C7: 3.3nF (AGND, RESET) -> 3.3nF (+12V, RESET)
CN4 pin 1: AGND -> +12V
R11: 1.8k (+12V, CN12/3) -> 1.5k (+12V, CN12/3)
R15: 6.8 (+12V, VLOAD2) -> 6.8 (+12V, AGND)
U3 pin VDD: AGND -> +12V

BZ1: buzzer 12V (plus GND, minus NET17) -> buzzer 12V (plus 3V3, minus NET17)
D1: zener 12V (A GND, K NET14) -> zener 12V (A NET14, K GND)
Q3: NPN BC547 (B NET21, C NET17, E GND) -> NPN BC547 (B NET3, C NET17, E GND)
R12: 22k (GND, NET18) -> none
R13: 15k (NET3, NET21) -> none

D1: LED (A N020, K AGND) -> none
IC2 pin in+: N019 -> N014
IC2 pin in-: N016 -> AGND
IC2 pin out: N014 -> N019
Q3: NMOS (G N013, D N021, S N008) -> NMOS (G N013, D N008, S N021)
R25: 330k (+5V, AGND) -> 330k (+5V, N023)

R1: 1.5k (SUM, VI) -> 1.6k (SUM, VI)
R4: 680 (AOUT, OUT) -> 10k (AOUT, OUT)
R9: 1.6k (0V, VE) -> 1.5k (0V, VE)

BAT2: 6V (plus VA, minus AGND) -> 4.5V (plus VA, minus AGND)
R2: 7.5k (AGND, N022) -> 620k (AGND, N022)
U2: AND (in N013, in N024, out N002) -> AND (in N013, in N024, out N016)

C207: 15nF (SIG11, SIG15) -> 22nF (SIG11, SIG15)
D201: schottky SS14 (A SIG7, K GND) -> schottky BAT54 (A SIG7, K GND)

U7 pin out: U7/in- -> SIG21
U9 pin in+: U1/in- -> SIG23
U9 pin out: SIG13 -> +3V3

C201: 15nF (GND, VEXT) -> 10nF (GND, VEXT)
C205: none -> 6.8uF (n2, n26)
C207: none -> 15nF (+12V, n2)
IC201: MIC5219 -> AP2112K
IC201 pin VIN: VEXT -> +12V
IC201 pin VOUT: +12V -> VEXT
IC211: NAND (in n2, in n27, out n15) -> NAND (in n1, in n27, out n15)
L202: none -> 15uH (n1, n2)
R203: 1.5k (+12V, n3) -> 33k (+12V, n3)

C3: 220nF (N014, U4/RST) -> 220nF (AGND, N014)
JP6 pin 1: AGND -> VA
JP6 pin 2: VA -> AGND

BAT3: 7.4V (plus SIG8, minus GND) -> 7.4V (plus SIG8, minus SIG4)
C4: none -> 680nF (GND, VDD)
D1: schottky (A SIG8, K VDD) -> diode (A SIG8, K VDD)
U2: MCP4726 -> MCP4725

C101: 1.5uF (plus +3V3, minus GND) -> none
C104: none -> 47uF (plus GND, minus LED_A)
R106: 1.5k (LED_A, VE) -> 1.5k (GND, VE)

## EXERCISE INSTRUCTIONS
From the first entry above to the last, repeat everything exactly.

## WRITTEN ANSWER
C7: 3.3nF (AGND, RESET) -> 3.3nF (+12V, RESET)
CN4 pin 1: AGND -> +12V
R11: 1.8k (+12V, CN12/3) -> 1.5k (+12V, CN12/3)
R15: 6.8 (+12V, VLOAD2) -> 6.8 (+12V, AGND)
U3 pin VDD: AGND -> +12V

BZ1: buzzer 12V (plus GND, minus NET17) -> buzzer 12V (plus 3V3, minus NET17)
D1: zener 12V (A GND, K NET14) -> zener 12V (A NET14, K GND)
Q3: NPN BC547 (B NET21, C NET17, E GND) -> NPN BC547 (B NET3, C NET17, E GND)
R12: 22k (GND, NET18) -> none
R13: 15k (NET3, NET21) -> none

D1: LED (A N020, K AGND) -> none
IC2 pin in+: N019 -> N014
IC2 pin in-: N016 -> AGND
IC2 pin out: N014 -> N019
Q3: NMOS (G N013, D N021, S N008) -> NMOS (G N013, D N008, S N021)
R25: 330k (+5V, AGND) -> 330k (+5V, N023)

R1: 1.5k (SUM, VI) -> 1.6k (SUM, VI)
R4: 680 (AOUT, OUT) -> 10k (AOUT, OUT)
R9: 1.6k (0V, VE) -> 1.5k (0V, VE)

BAT2: 6V (plus VA, minus AGND) -> 4.5V (plus VA, minus AGND)
R2: 7.5k (AGND, N022) -> 620k (AGND, N022)
U2: AND (in N013, in N024, out N002) -> AND (in N013, in N024, out N016)

C207: 15nF (SIG11, SIG15) -> 22nF (SIG11, SIG15)
D201: schottky SS14 (A SIG7, K GND) -> schottky BAT54 (A SIG7, K GND)

U7 pin out: U7/in- -> SIG21
U9 pin in+: U1/in- -> SIG23
U9 pin out: SIG13 -> +3V3

C201: 15nF (GND, VEXT) -> 10nF (GND, VEXT)
C205: none -> 6.8uF (n2, n26)
C207: none -> 15nF (+12V, n2)
IC201: MIC5219 -> AP2112K
IC201 pin VIN: VEXT -> +12V
IC201 pin VOUT: +12V -> VEXT
IC211: NAND (in n2, in n27, out n15) -> NAND (in n1, in n27, out n15)
L202: none -> 15uH (n1, n2)
R203: 1.5k (+12V, n3) -> 33k (+12V, n3)

C3: 220nF (N014, U4/RST) -> 220nF (AGND, N014)
JP6 pin 1: AGND -> VA
JP6 pin 2: VA -> AGND

BAT3: 7.4V (plus SIG8, minus GND) -> 7.4V (plus SIG8, minus SIG4)
C4: none -> 680nF (GND, VDD)
D1: schottky (A SIG8, K VDD) -> diode (A SIG8, K VDD)
U2: MCP4726 -> MCP4725

C101: 1.5uF (plus +3V3, minus GND) -> none
C104: none -> 47uF (plus GND, minus LED_A)
R106: 1.5k (LED_A, VE) -> 1.5k (GND, VE)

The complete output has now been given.